• **Collection entries**
+ + + + + + +
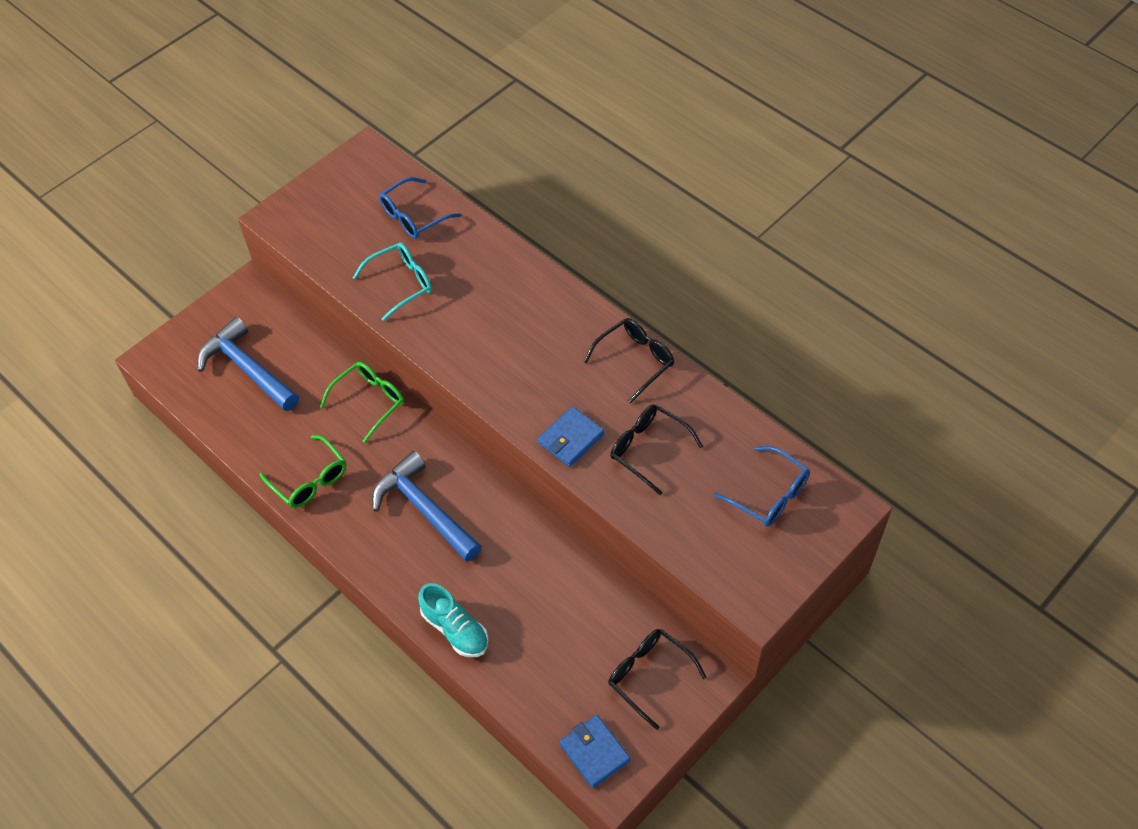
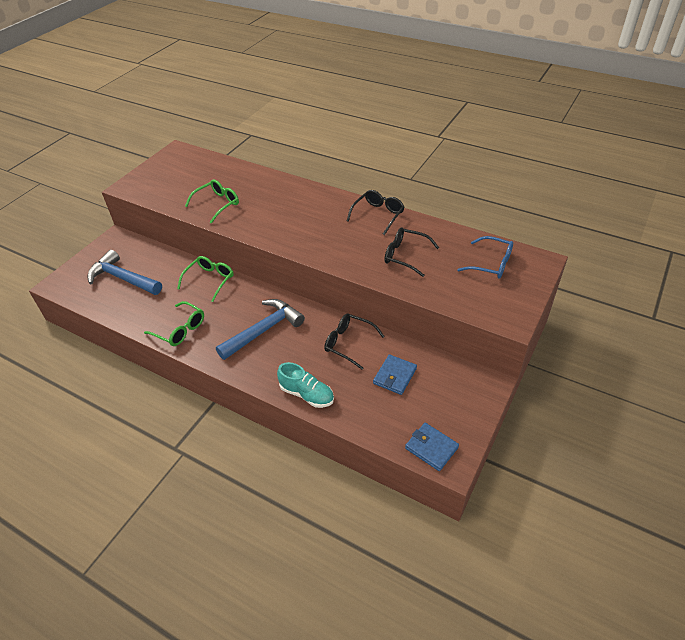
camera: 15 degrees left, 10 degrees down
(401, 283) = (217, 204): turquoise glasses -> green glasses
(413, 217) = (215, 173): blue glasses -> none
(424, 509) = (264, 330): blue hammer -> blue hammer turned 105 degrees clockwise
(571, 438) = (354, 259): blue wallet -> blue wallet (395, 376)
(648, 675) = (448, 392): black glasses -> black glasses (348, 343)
+ + + + + + +
• **TO DO**
Each line above, from the one that contains "(424, 509) = (264, 330): blue" to the last line of the records, should be repeated exactly. Leave out all others.

• **EXPECTED ANSWER**
(424, 509) = (264, 330): blue hammer -> blue hammer turned 105 degrees clockwise
(571, 438) = (354, 259): blue wallet -> blue wallet (395, 376)
(648, 675) = (448, 392): black glasses -> black glasses (348, 343)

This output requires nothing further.